• _Work required_: The first line of the entries and each line after it, through the one that contains "prezent (pomarańczowy) (735,112)", are to be duplicated exactly; no picture belongs in the copy.

• _Task input_:
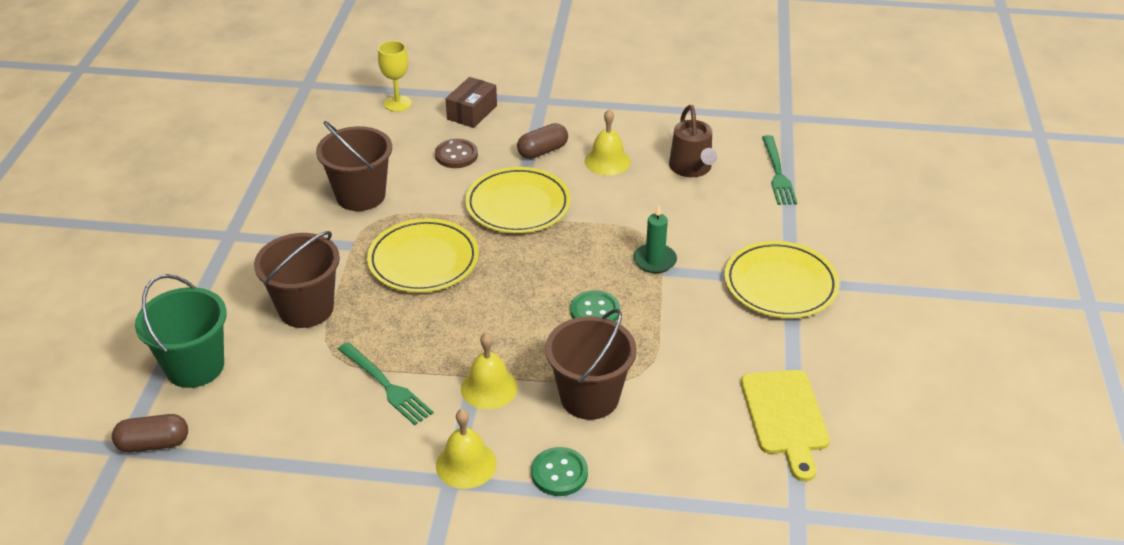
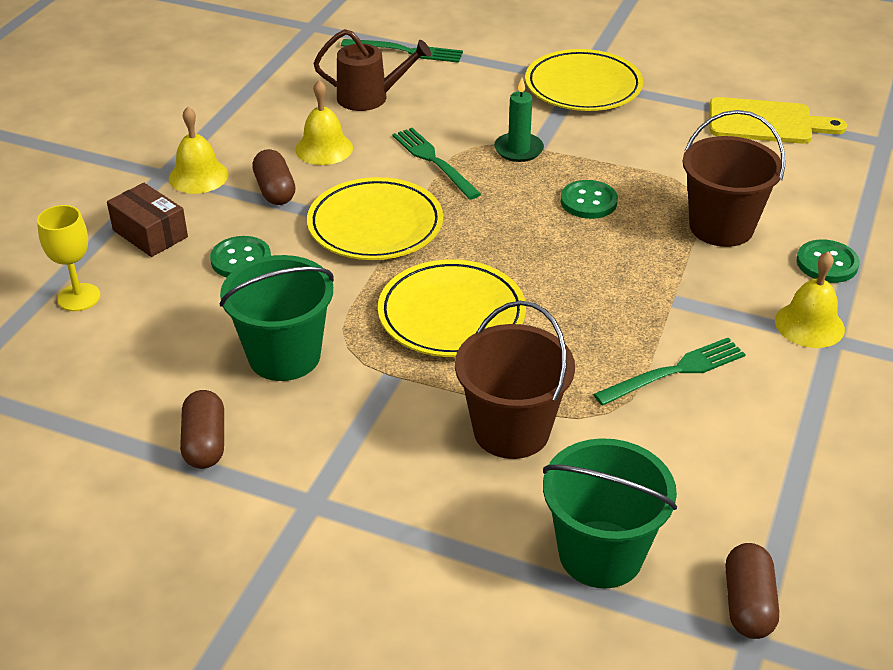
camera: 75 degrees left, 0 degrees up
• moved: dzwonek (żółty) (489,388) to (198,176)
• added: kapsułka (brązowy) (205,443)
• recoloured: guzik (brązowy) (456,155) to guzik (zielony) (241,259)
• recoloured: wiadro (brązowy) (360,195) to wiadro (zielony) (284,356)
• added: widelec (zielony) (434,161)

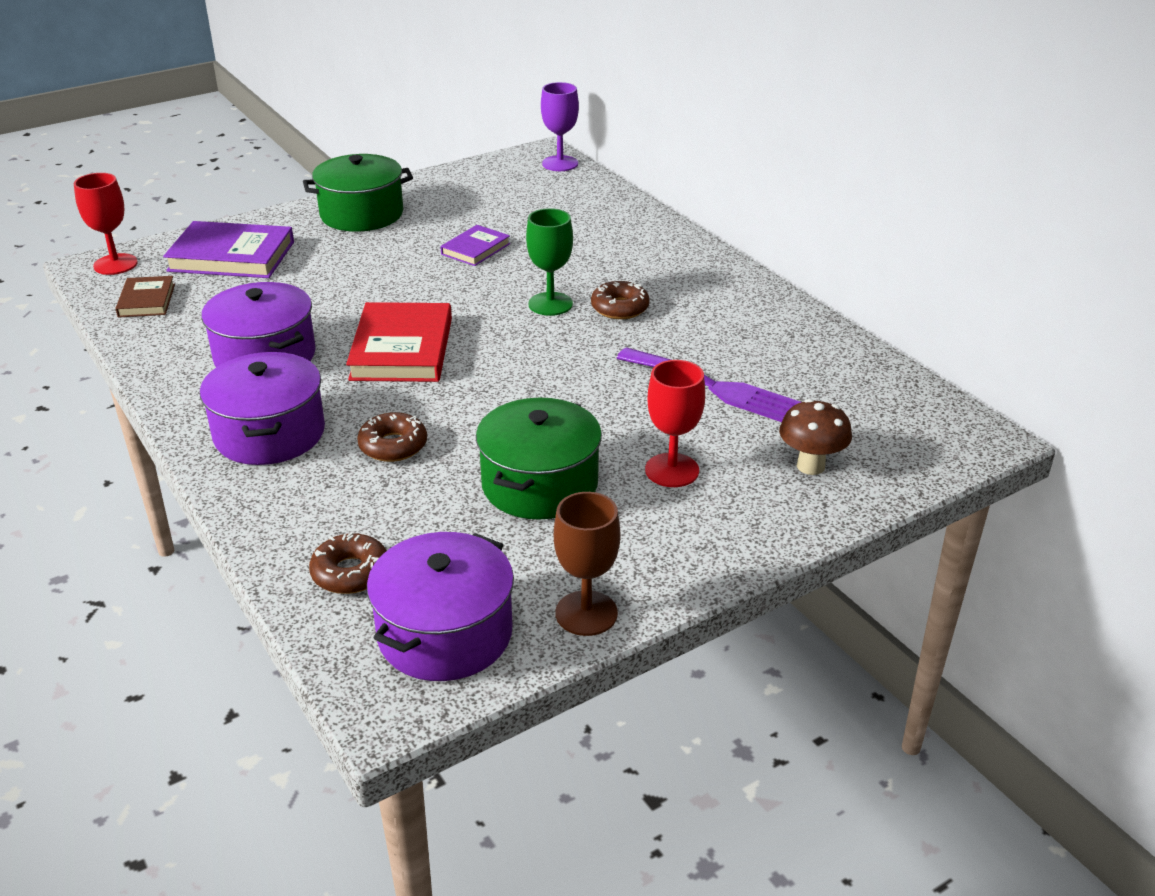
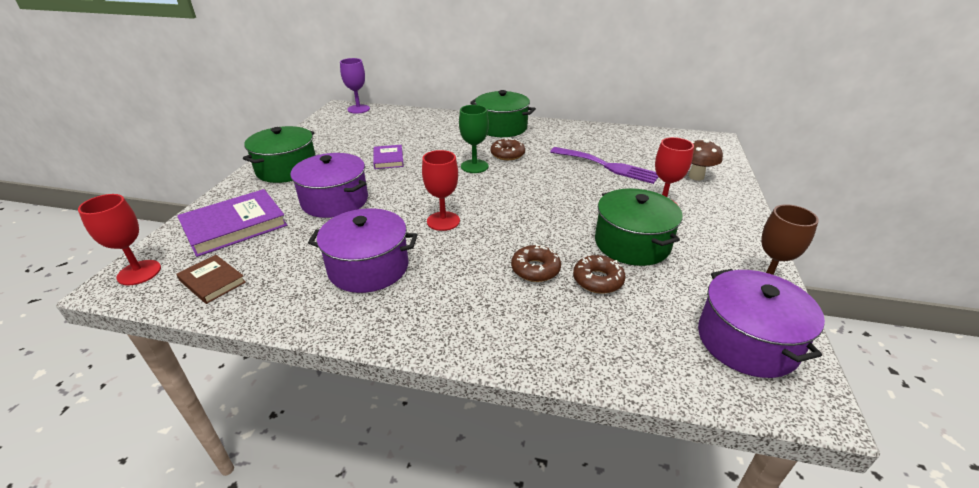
camera: 45 degrees left, 0 degrees up
• moved: garnek (fioletowy) (269,433) to (335,201)
• replaced: książka (czerwony) (402,349) to kielich (czerwony) (443,221)
• added: garnek (zielony) (502,127)
• turned: widelec (fioletowy) (716,388) = (608,166) 45 degrees clockwise
• moved: donut (brązowy) (350,573) to (598,280)

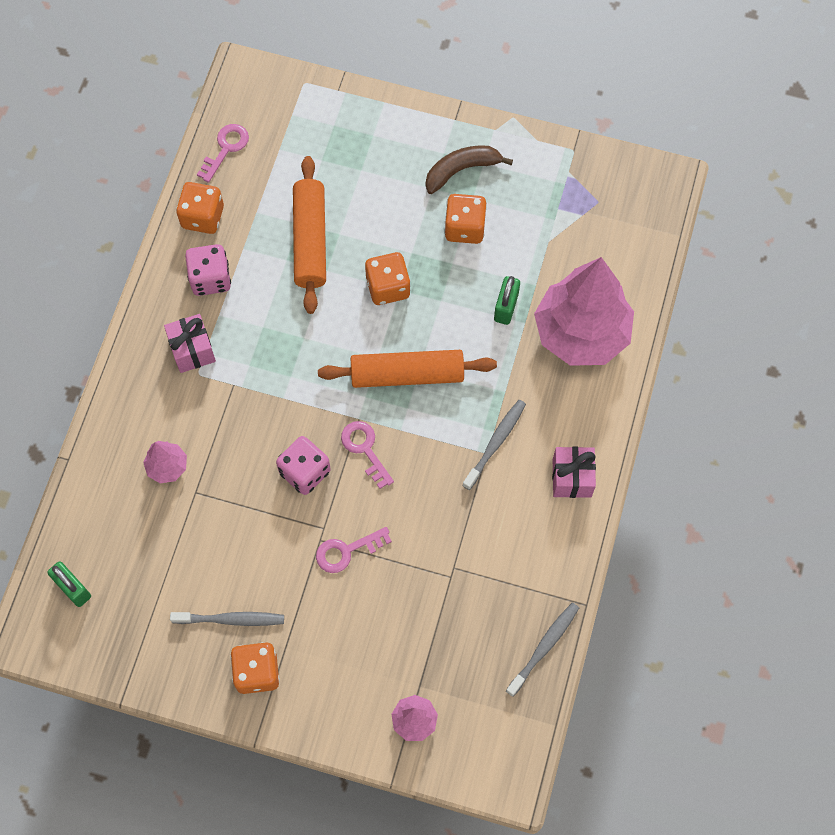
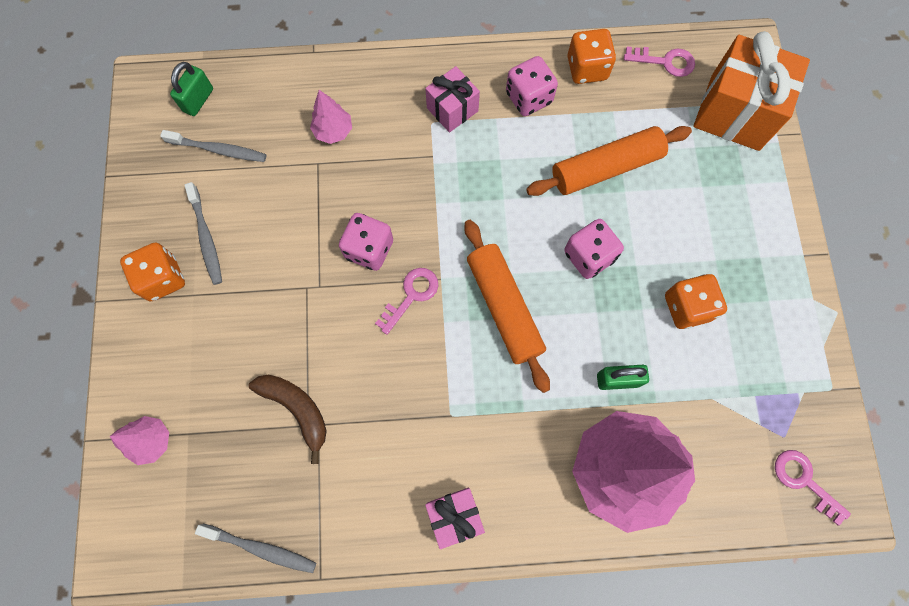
camera: 70 degrees right, 5 degrees up
• moved: szczoteczka do zębów (szary) (495,443) to (218,150)
• moved: banan (brązowy) (461,170) to (297,409)
• recoloured: kostka do gry (pomarańczowy) (388,287) to kostka do gry (różowy) (589,256)
• added: prezent (pomarańczowy) (735,112)
• moved: klucz (różowy) (347,551) to (804,481)

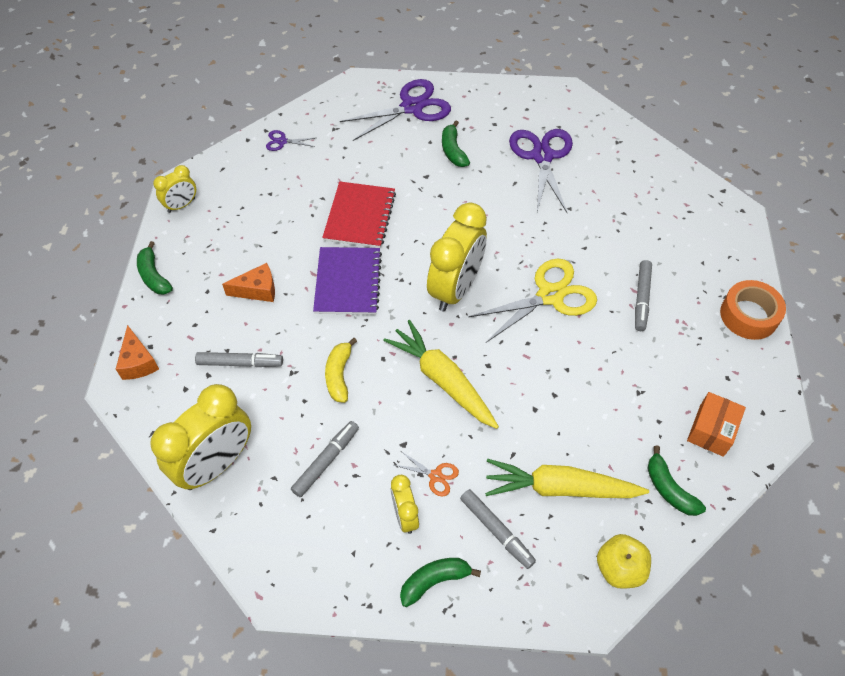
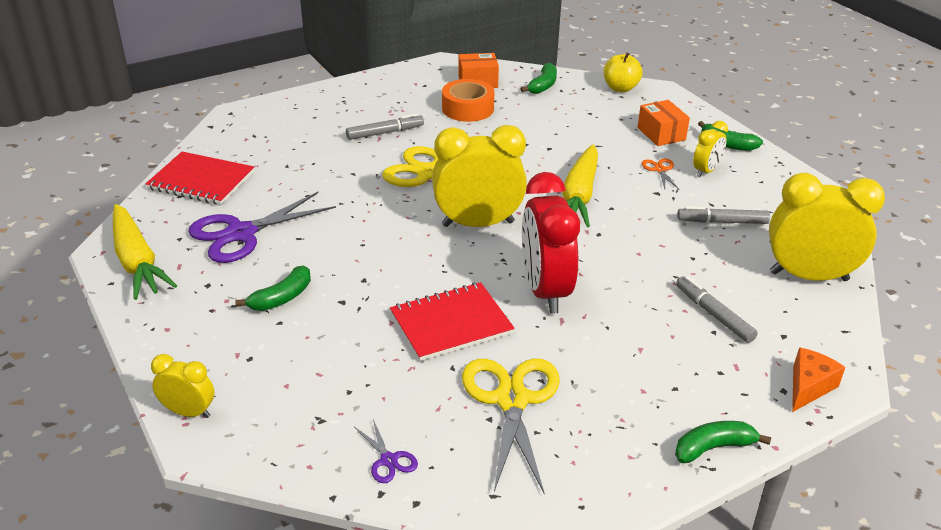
camera: 125 degrees left, 20 degrees down
• moved: marchewka (żółty) (560,488) to (137,261)
• added: zeszyt (czerwony) (201,181)
• moved: budzik (żółty) (181,205) to (189,412)
• moved: taśma klejąca (pomarańczowy) (749,315) to (467,108)
• added: nożyczki (żółty) (512,400)
• replaced: zeszyt (fioletowy) (348,282) to budzik (czerwony) (545,291)
• replaced: flamaster (szary) (496,531) to pudełko (pomarańczowy) (661,134)
• turned: banan (zielony) (154,276) = (713,447) 135 degrees counterclockwise
• removed: ser (pomarańczowy) (257,290)
• removed: banan (żółty) (339,375)
• removed: nożyczki (fioletowy) (412,107)

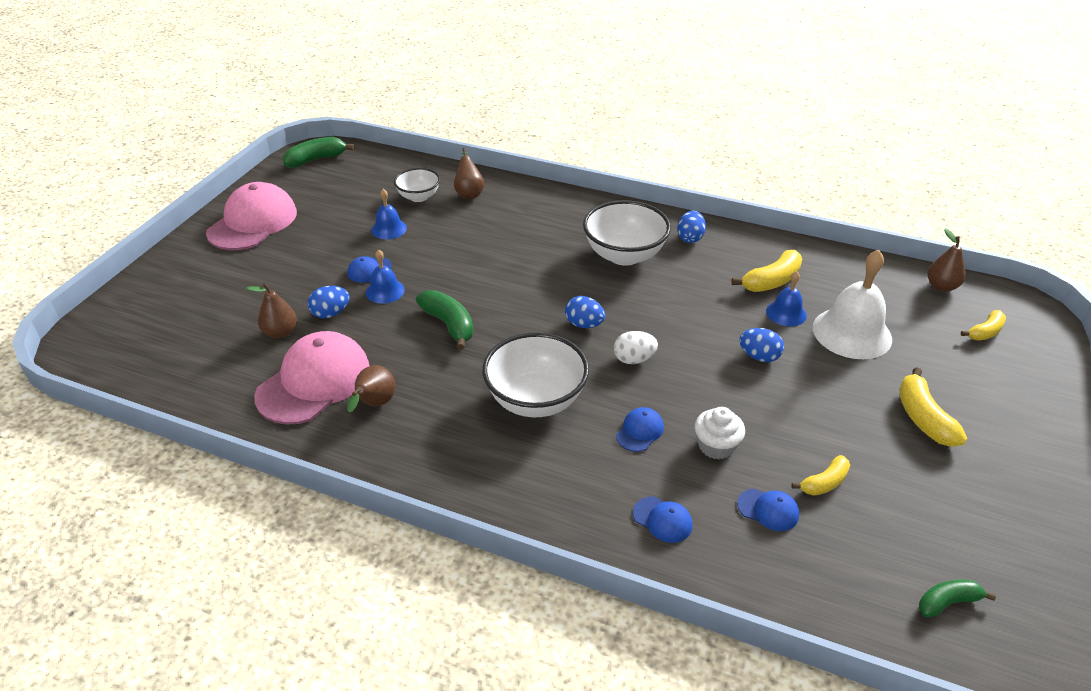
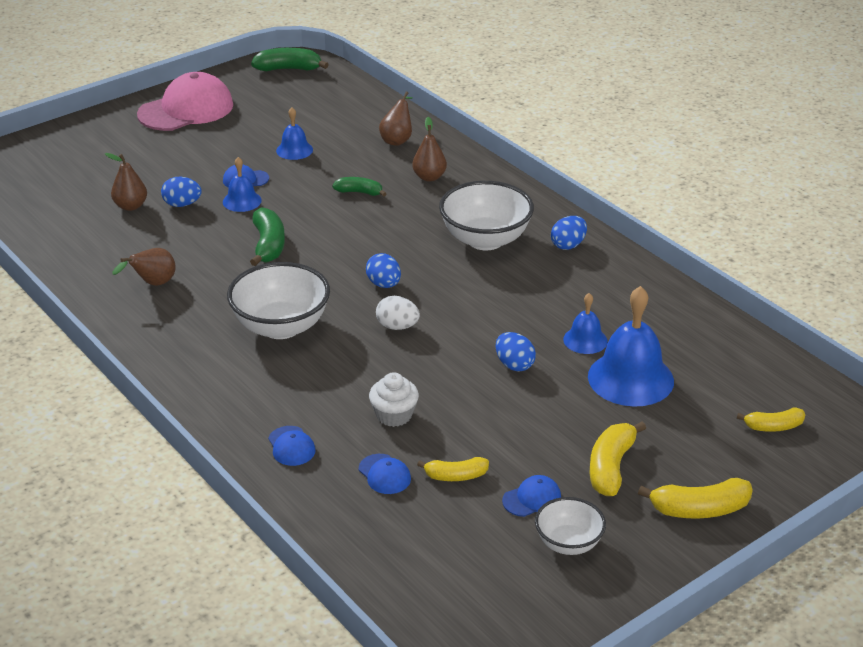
camera: 30 degrees right, 5 degrees down
• moved: banan (zielony) (947,602) to (359,192)
• moved: gruszka (brązowy) (941,286) to (429,177)
• moved: czapka (niebieski) (640,431) to (532,499)
• moved: miska (biały) (418,197) to (568,543)
• recoloured: dzwonek (biały) (852,333) to dzwonek (niebieski) (630,378)
• moved: banan (żółty) (771,281) to (699,509)
• removed: czapka (różowy) (314,382)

• _Written solution_:
camera: 75 degrees left, 0 degrees up
• moved: dzwonek (żółty) (489,388) to (198,176)
• added: kapsułka (brązowy) (205,443)
• recoloured: guzik (brązowy) (456,155) to guzik (zielony) (241,259)
• recoloured: wiadro (brązowy) (360,195) to wiadro (zielony) (284,356)
• added: widelec (zielony) (434,161)

camera: 45 degrees left, 0 degrees up
• moved: garnek (fioletowy) (269,433) to (335,201)
• replaced: książka (czerwony) (402,349) to kielich (czerwony) (443,221)
• added: garnek (zielony) (502,127)
• turned: widelec (fioletowy) (716,388) = (608,166) 45 degrees clockwise
• moved: donut (brązowy) (350,573) to (598,280)

camera: 70 degrees right, 5 degrees up
• moved: szczoteczka do zębów (szary) (495,443) to (218,150)
• moved: banan (brązowy) (461,170) to (297,409)
• recoloured: kostka do gry (pomarańczowy) (388,287) to kostka do gry (różowy) (589,256)
• added: prezent (pomarańczowy) (735,112)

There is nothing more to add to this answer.